(The problem):
Write only the number of lines in the entries below that contain the word "pink".

(Input data):
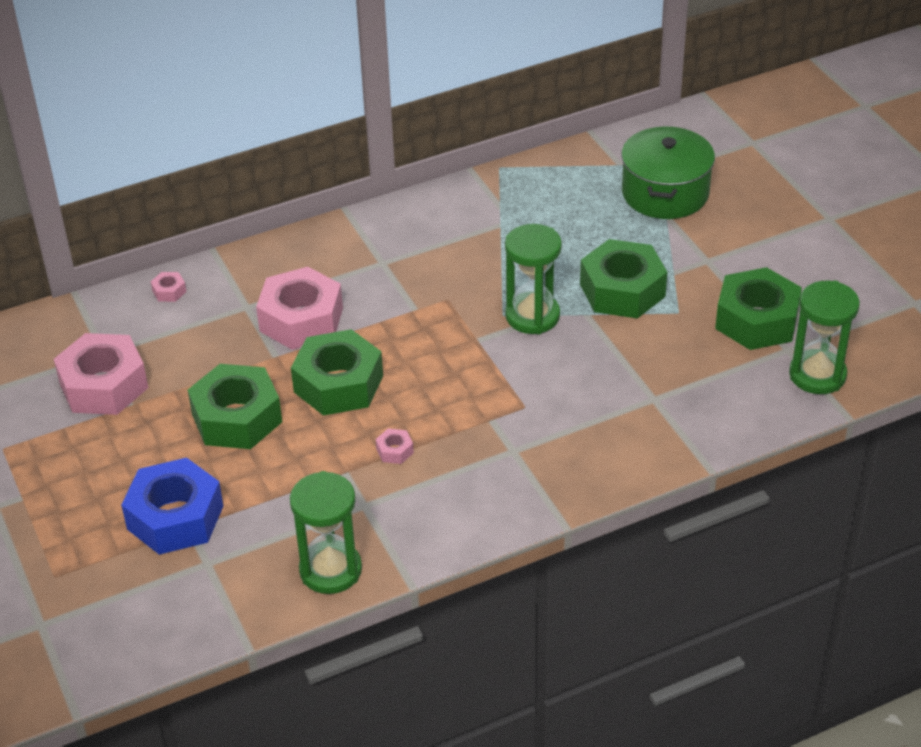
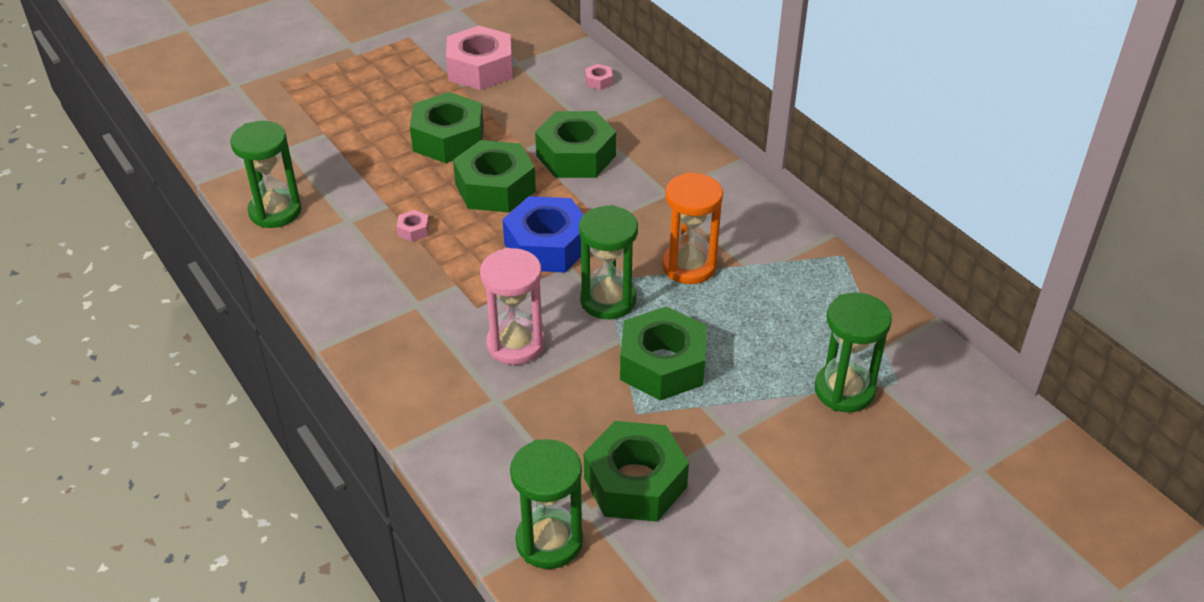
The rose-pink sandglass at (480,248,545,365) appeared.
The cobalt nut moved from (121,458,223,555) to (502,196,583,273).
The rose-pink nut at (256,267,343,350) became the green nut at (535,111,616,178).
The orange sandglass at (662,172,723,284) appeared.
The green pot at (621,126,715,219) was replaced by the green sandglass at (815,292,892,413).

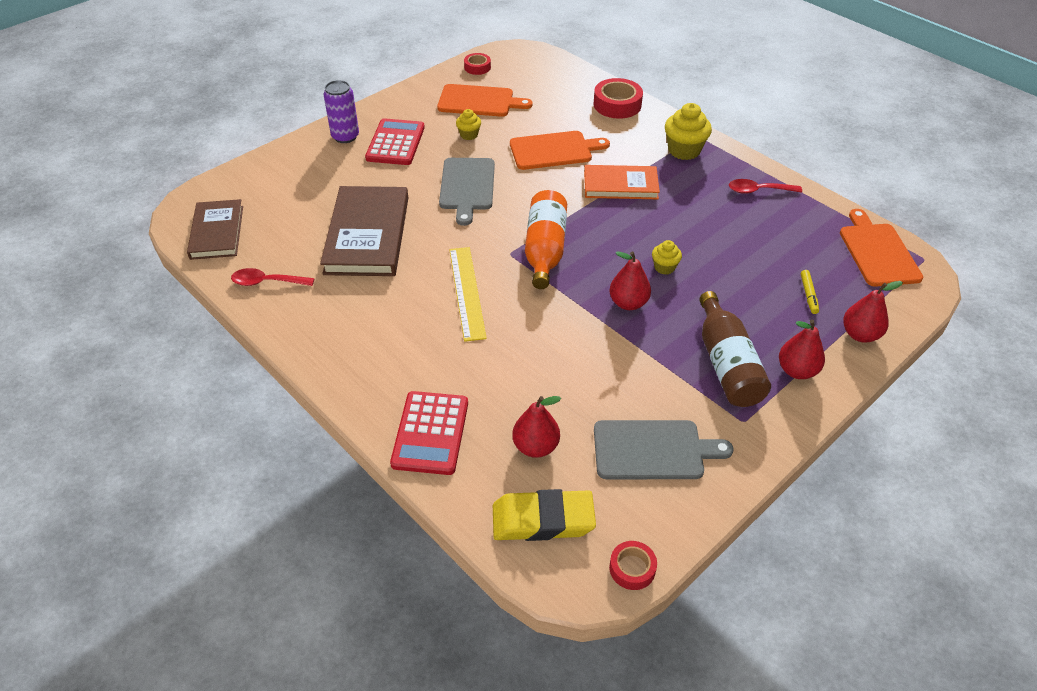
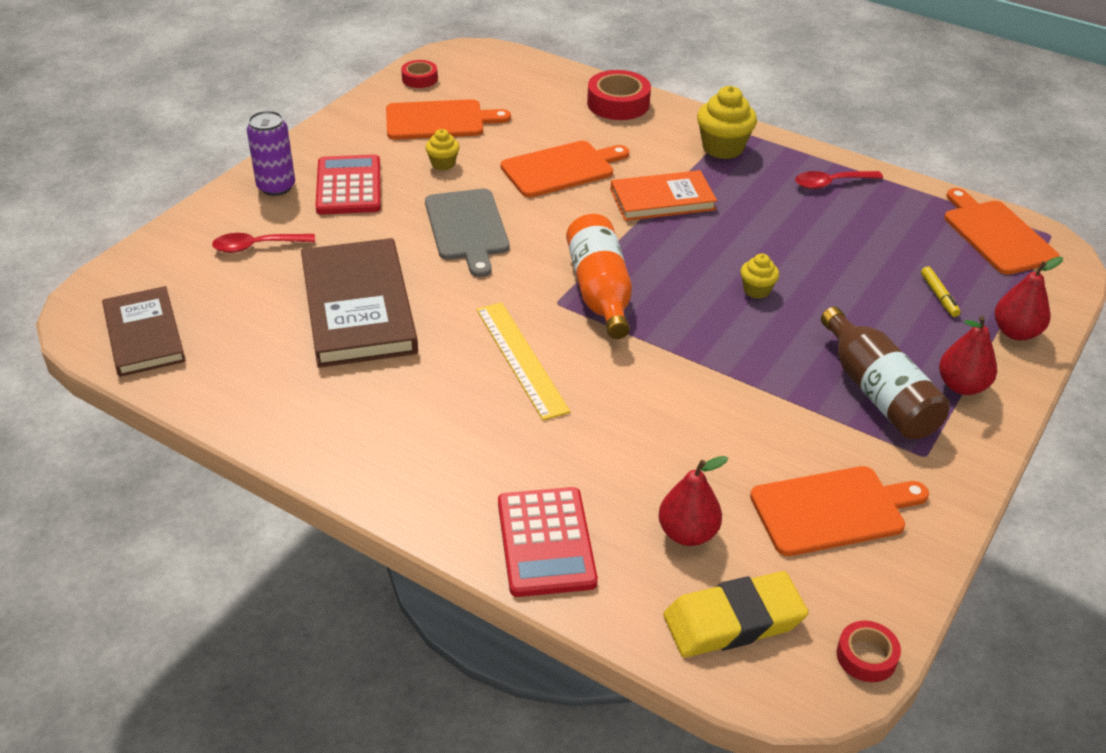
The scarlet teaspoon moved from (231,268,314,286) to (212,233,315,253).
The grey chopping board at (594,420,733,479) became the orange chopping board at (750,466,929,556).
The scarlet toy pear at (609,251,651,310) disappeared.

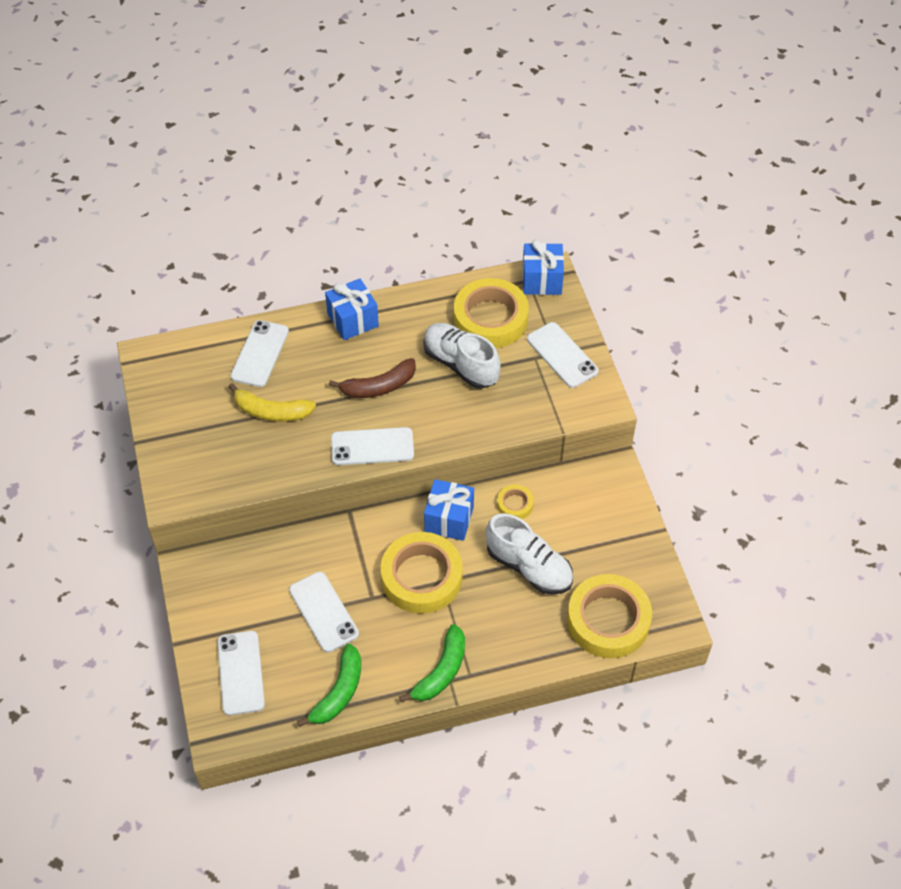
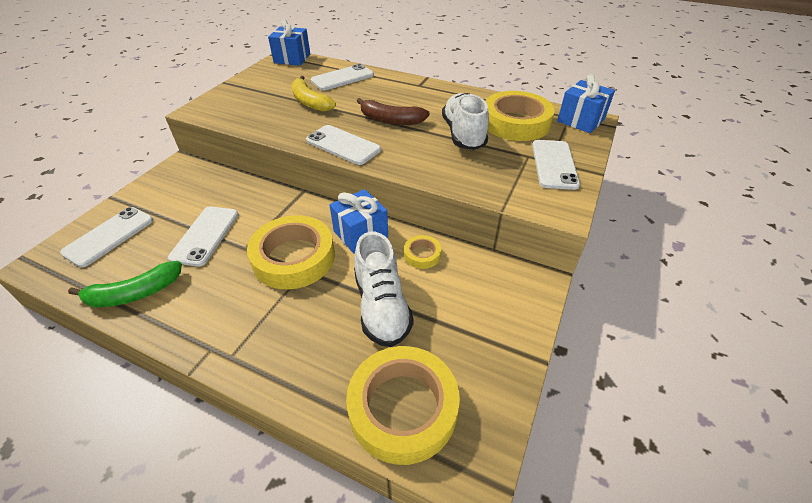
The cobalt present moved from (325,278,379,340) to (268,20,310,66).
The green banana at (399,624,465,702) disappeared.

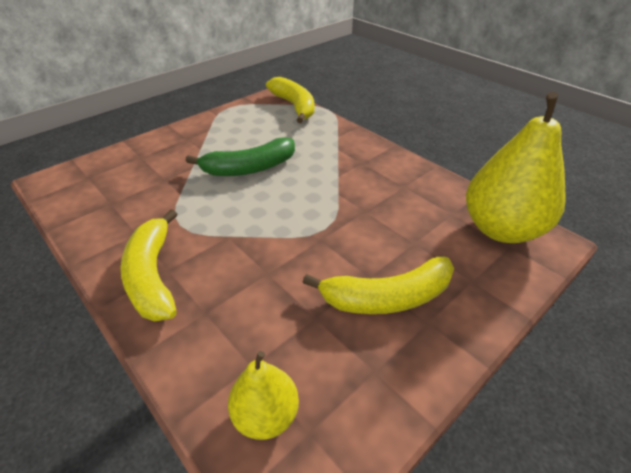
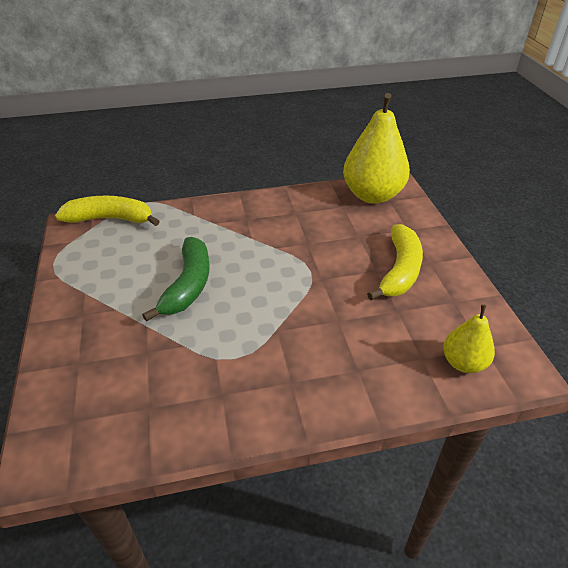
The yellow banana at (121,209,177,322) disappeared.

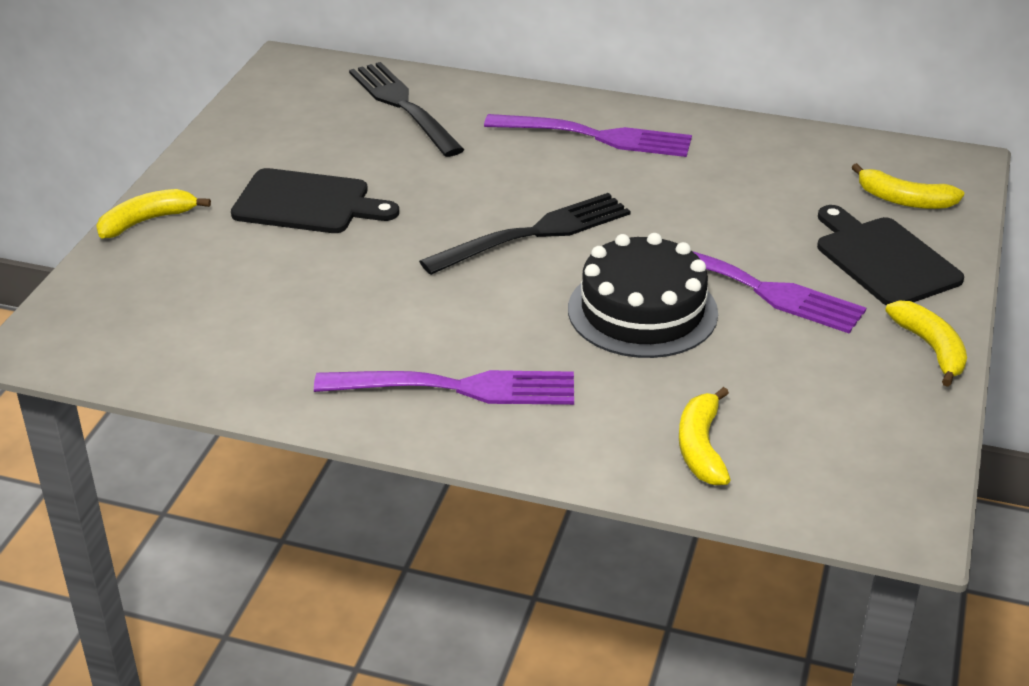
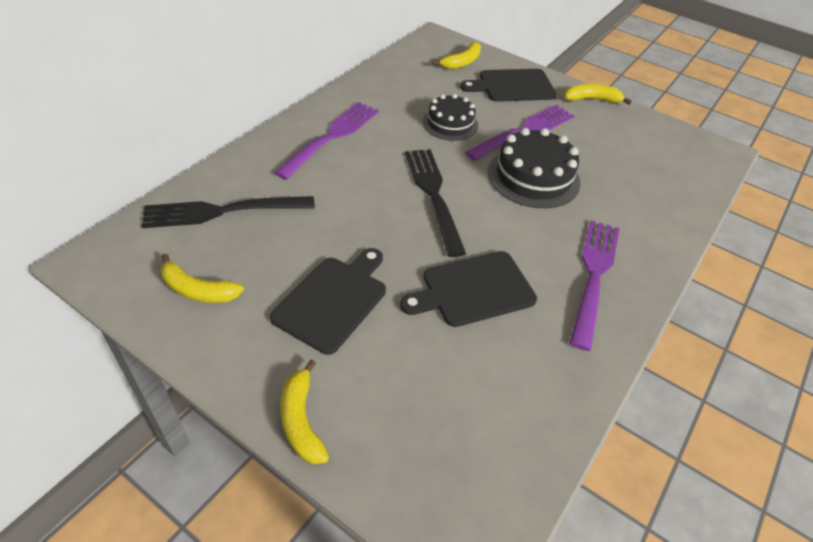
The yellow banana moved from (679,387,731,485) to (161,253,244,303).
The ebony chopping board at (400,251,537,327) appeared.
The ebony gateau at (423,94,478,141) appeared.

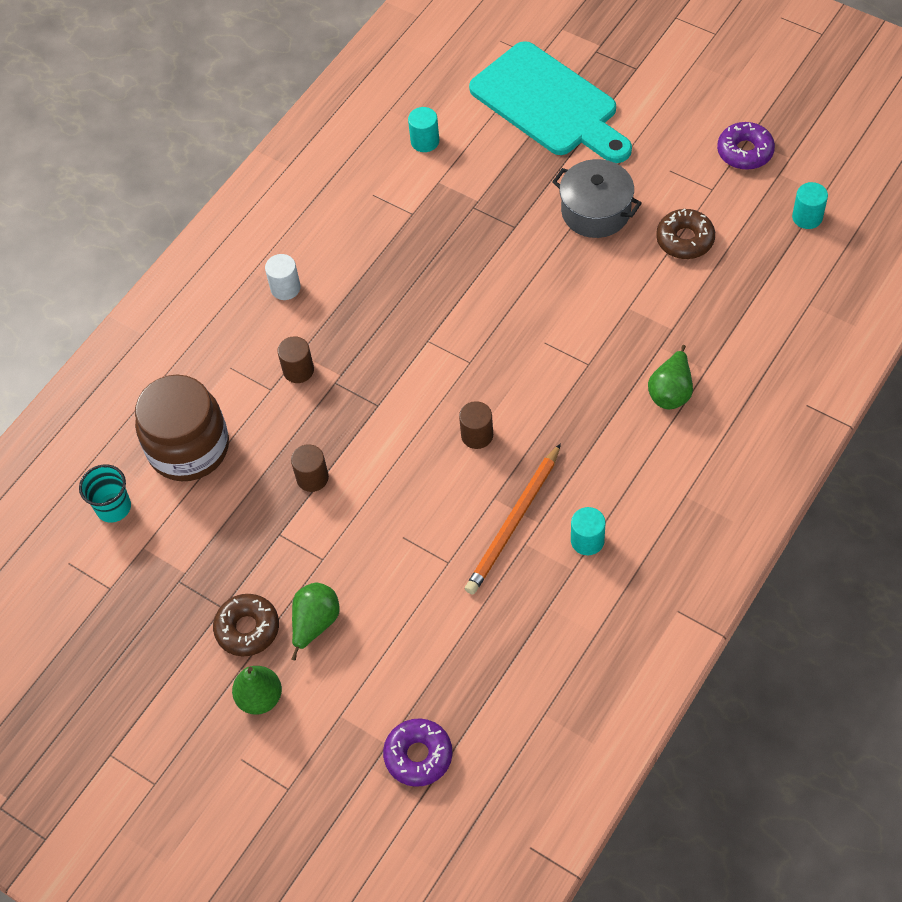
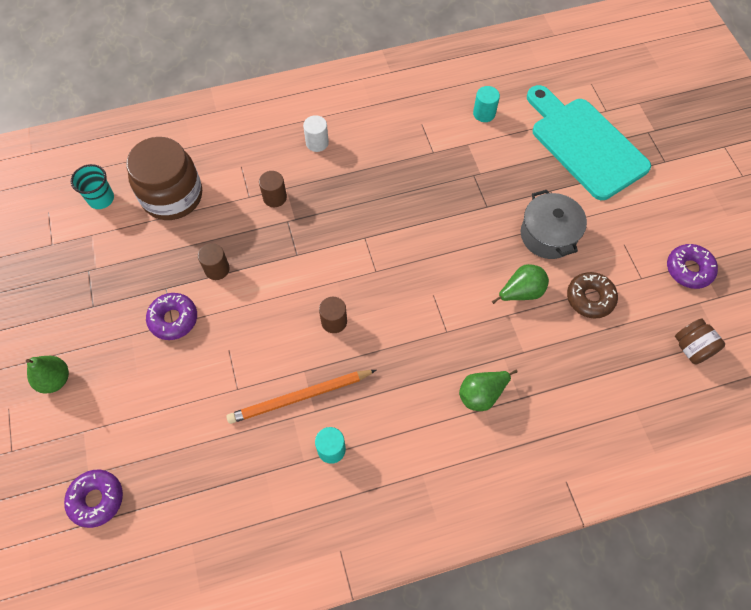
The purple glazed donut at (146,293,197,340) appeared.
The green toy pear moved from (291,583,340,661) to (492,264,549,304).
The aqua chopping board at (469,41,632,163) turned 150 degrees clockwise.
The aqua cylinder at (792,182,828,229) was replaced by the brown preserve jar at (675,318,725,364).
The brown glazed donut at (213,594,279,657) disappeared.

(Solution below):
2